▶ [Work instructions] Select, from the material below, each line with "yellow" in it.
——
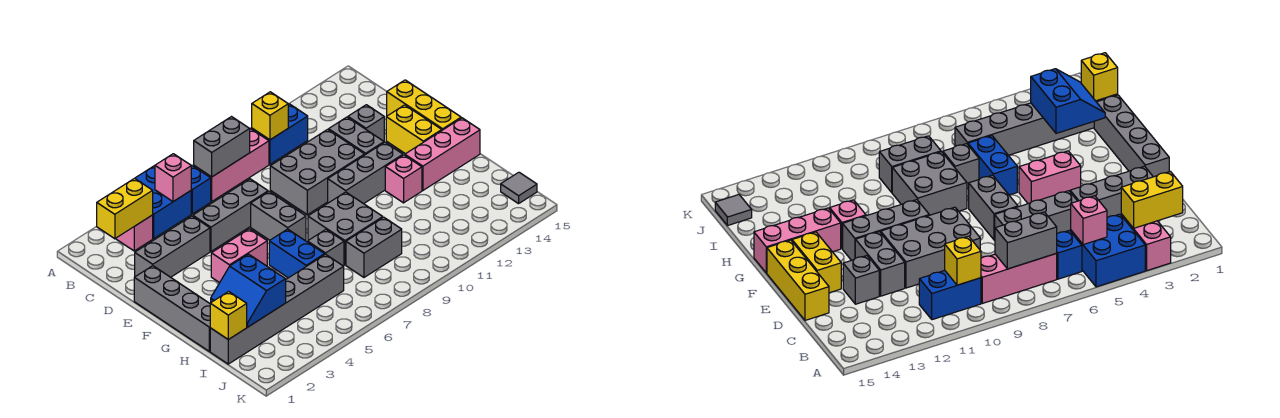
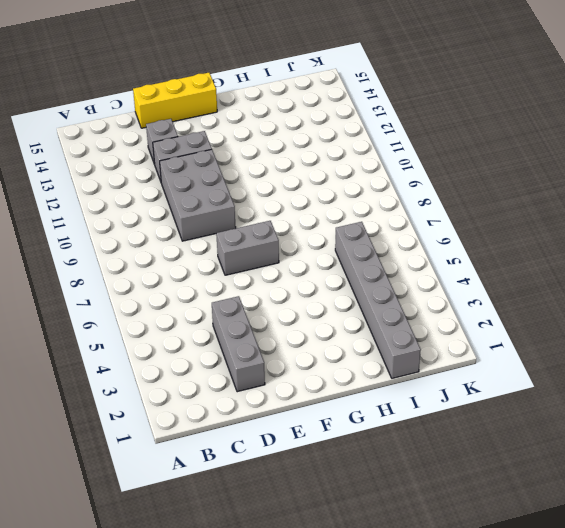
none -> pink brick A3:B3 level 1
none -> blue brick A4:B5 level 1
none -> blue brick B6 level 1
none -> pink brick B7:B9 level 1

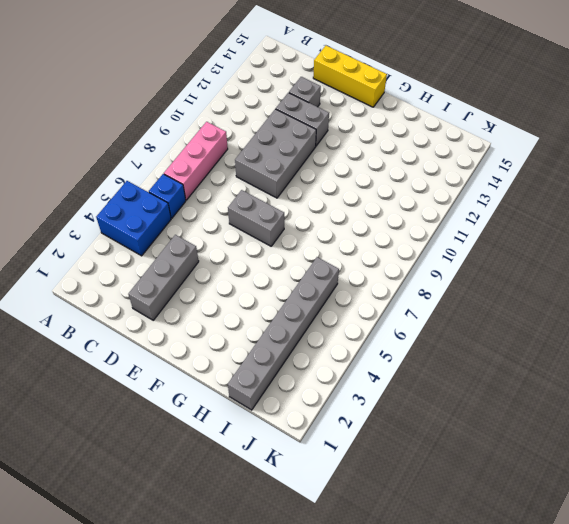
none -> pink brick A3:B3 level 1
none -> blue brick B10:B11 level 1
none -> grey brick D5:D7 level 1
none -> grey brick E1:H1 level 1

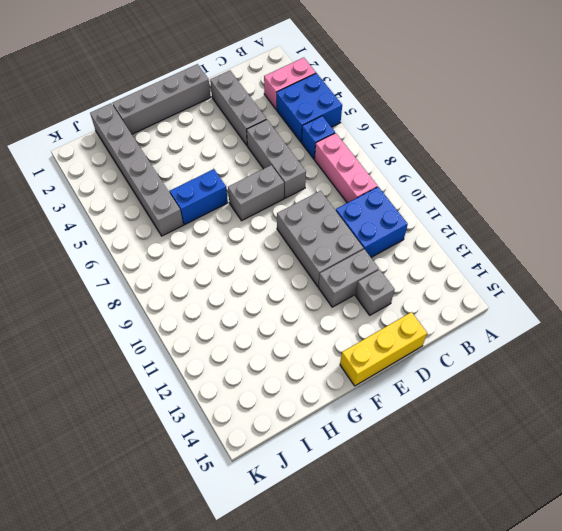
blue brick B10:C11 level 1 -> blue brick B10:B11 level 1
none -> yellow brick E14:F14 level 1
none -> pink brick F4:F5 level 1
none -> grey brick F10:F12 level 1
none -> grey brick G8:H9 level 1

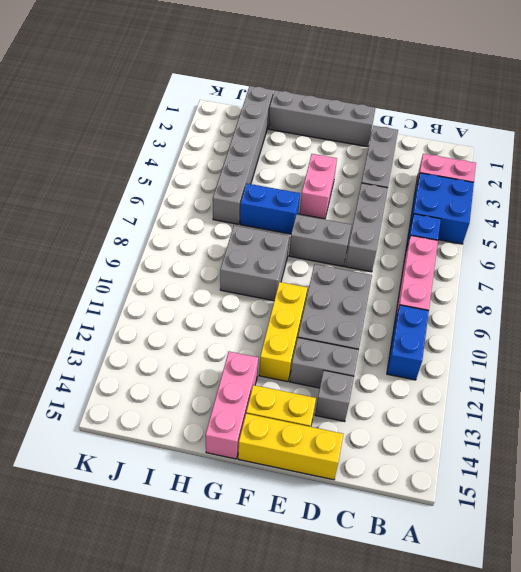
yellow brick F10:F12 level 1 -> grey brick F10:F12 level 1
none -> pink brick G12 level 1
none -> grey brick H7 level 1
none -> grey brick I8:I9 level 1
none -> grey tile J15 level 1

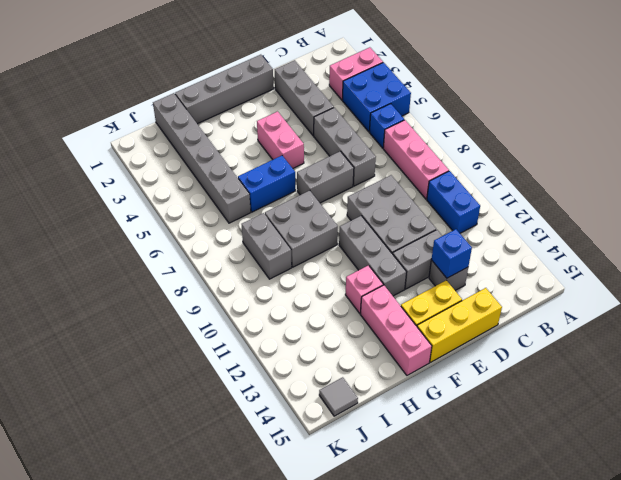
blue brick D13 level 2 -> none
none -> grey brick H7 level 1
none -> yellow brick B2:B3 level 2
none -> pink brick B5 level 2
none -> grey brick B7:B8 level 2

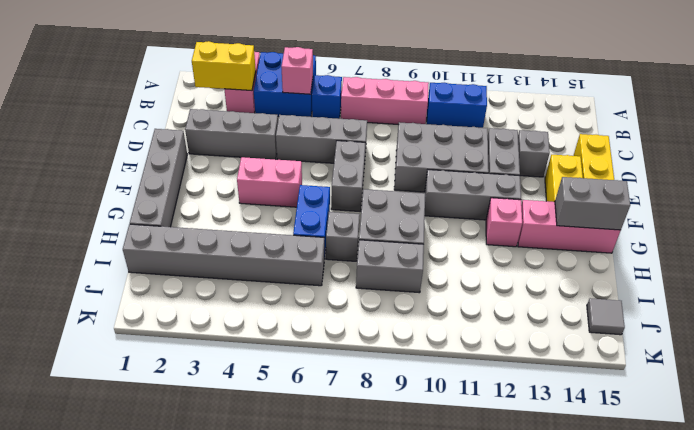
grey brick G14:G15 level 2 -> grey brick B7:B8 level 2
none -> yellow brick B10 level 2
none -> blue slope H2:I3 level 2 top 3
none -> yellow brick I1 level 2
——
▶ [Response to this exercise]
none -> yellow brick E14:F14 level 1
yellow brick F10:F12 level 1 -> grey brick F10:F12 level 1
none -> yellow brick B2:B3 level 2
none -> yellow brick B10 level 2
none -> yellow brick I1 level 2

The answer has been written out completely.